Version difference data:
* * * * *

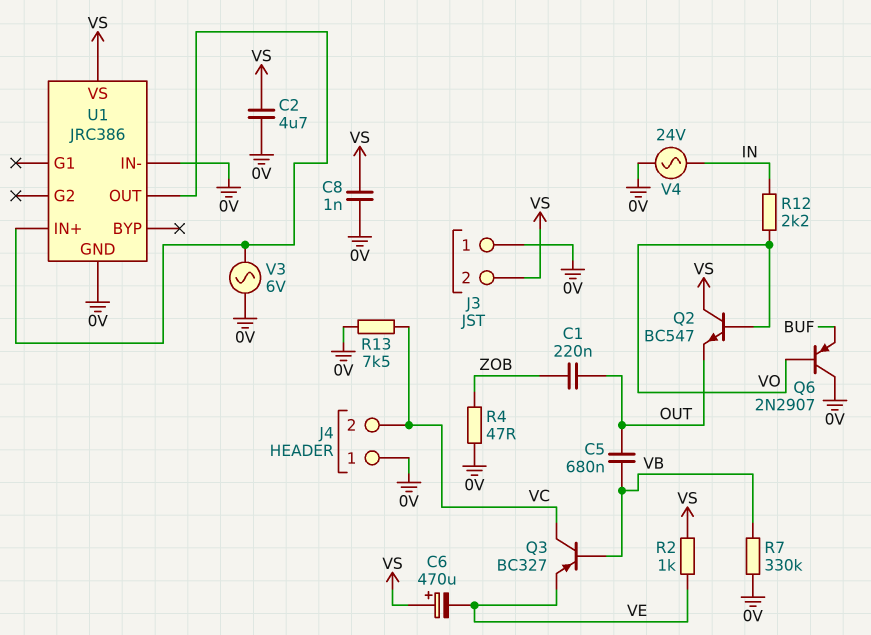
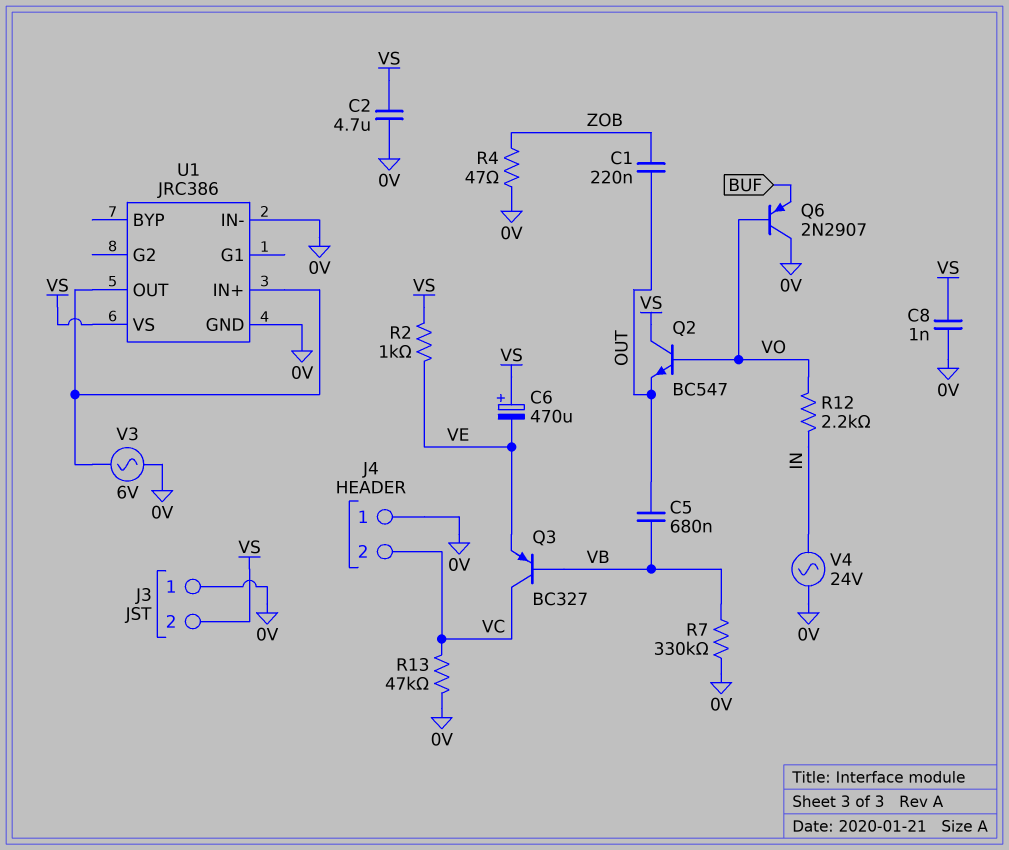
R13: 7.5k (0V, VC) -> 47k (0V, VC)

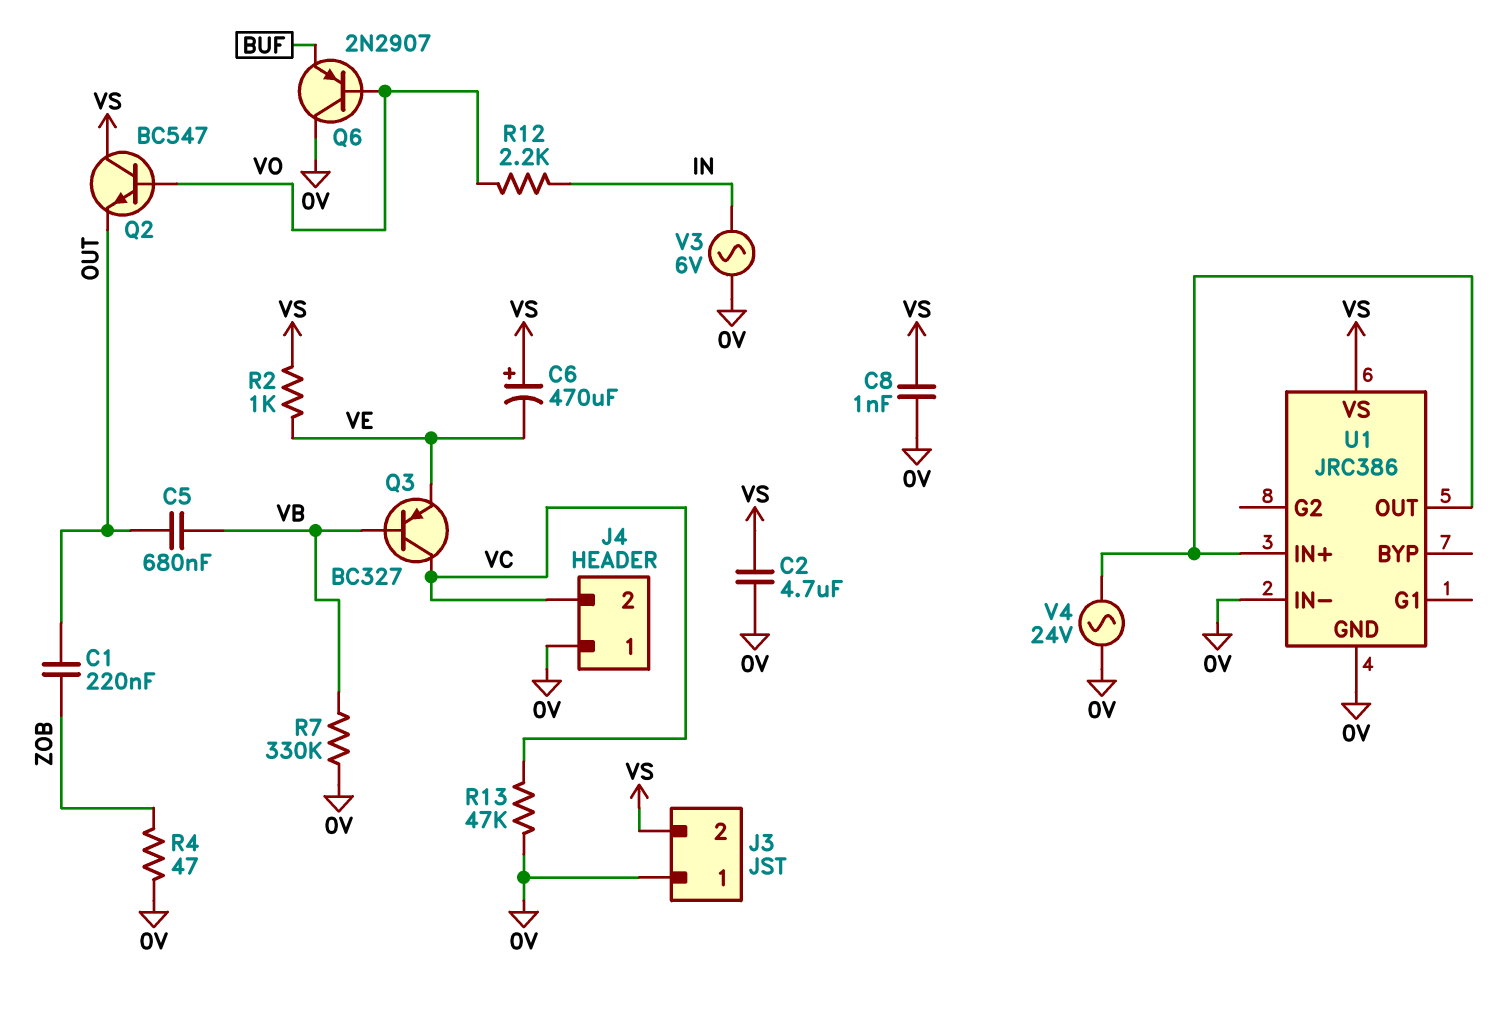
V3: AC 6V (0V, U1/IN+) -> AC 6V (0V, IN)
V4: AC 24V (0V, IN) -> AC 24V (0V, U1/IN+)

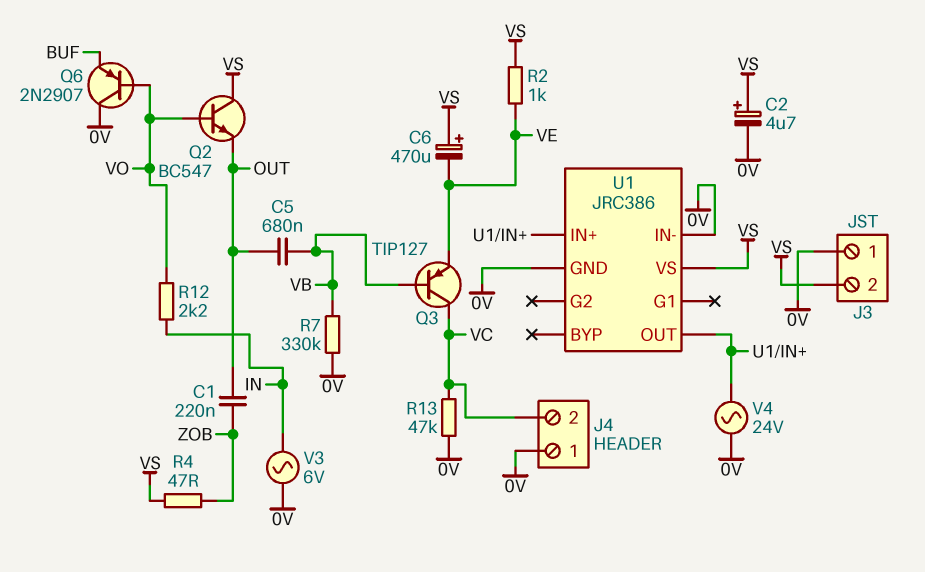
C2: 4.7uF (0V, VS) -> 4.7uF (plus VS, minus 0V)
C8: 1nF (0V, VS) -> none
Q3: PNP BC327 (B VB, C VC, E VE) -> PNP TIP127 (B VB, C VC, E VE)
R4: 47 (0V, ZOB) -> 47 (VS, ZOB)

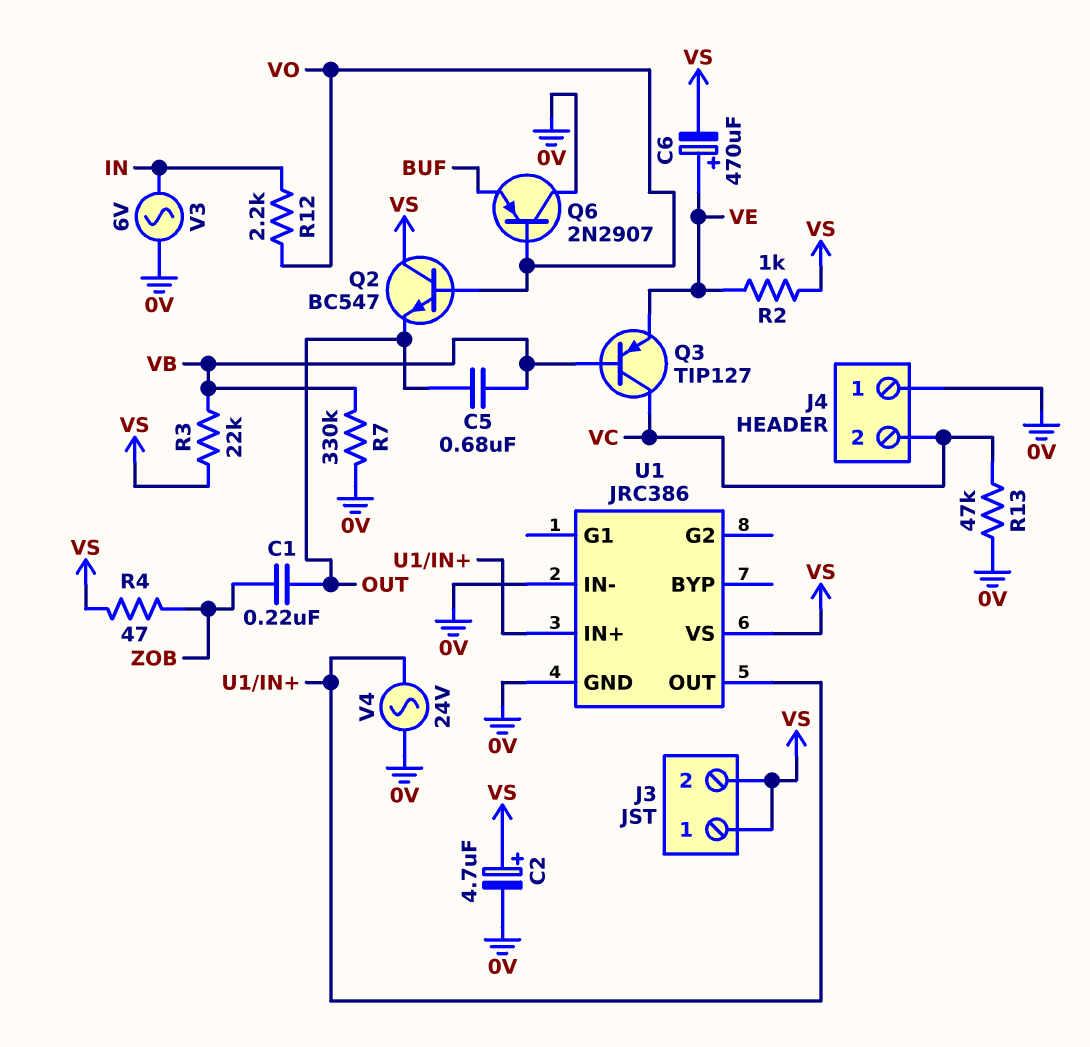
C6: 470uF (plus VS, minus VE) -> 470uF (plus VE, minus VS)
J3 pin 1: 0V -> VS
R3: none -> 22k (VB, VS)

* * * * *

▸ Task to complete:
Please print all the entries exactly as written, but drop the pictures.

▸ Written solution:
R13: 7.5k (0V, VC) -> 47k (0V, VC)

V3: AC 6V (0V, U1/IN+) -> AC 6V (0V, IN)
V4: AC 24V (0V, IN) -> AC 24V (0V, U1/IN+)

C2: 4.7uF (0V, VS) -> 4.7uF (plus VS, minus 0V)
C8: 1nF (0V, VS) -> none
Q3: PNP BC327 (B VB, C VC, E VE) -> PNP TIP127 (B VB, C VC, E VE)
R4: 47 (0V, ZOB) -> 47 (VS, ZOB)

C6: 470uF (plus VS, minus VE) -> 470uF (plus VE, minus VS)
J3 pin 1: 0V -> VS
R3: none -> 22k (VB, VS)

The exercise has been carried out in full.